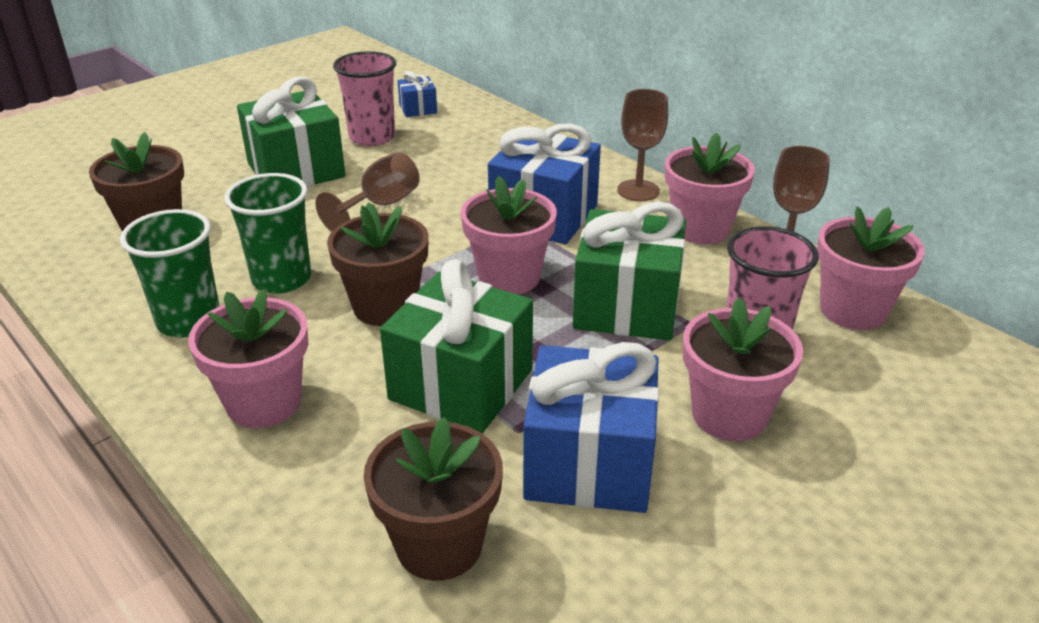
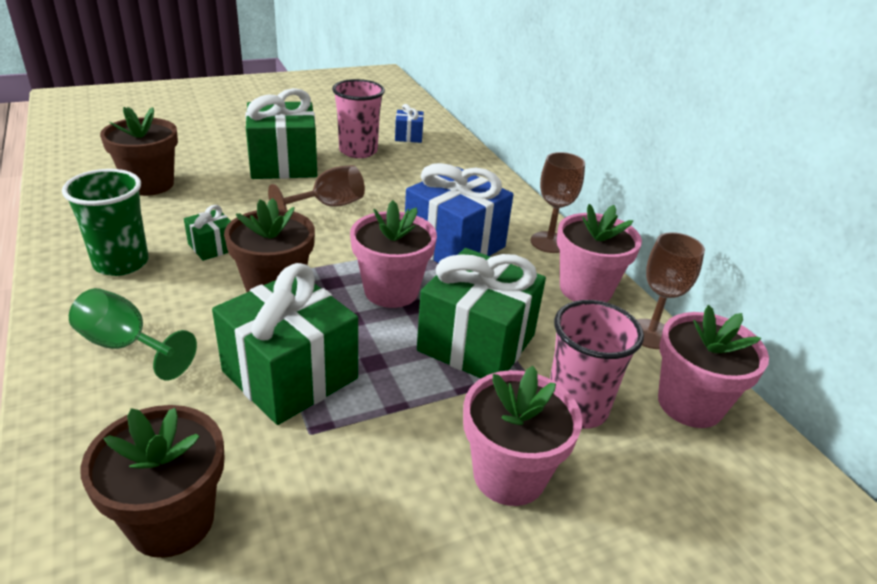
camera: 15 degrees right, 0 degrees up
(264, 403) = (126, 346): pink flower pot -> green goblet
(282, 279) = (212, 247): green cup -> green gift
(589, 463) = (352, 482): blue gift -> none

★ ★ ★ ★

Task to complete. Copy, from the data above, every line where the word "green" appears.

Solution to this task.
(264, 403) = (126, 346): pink flower pot -> green goblet
(282, 279) = (212, 247): green cup -> green gift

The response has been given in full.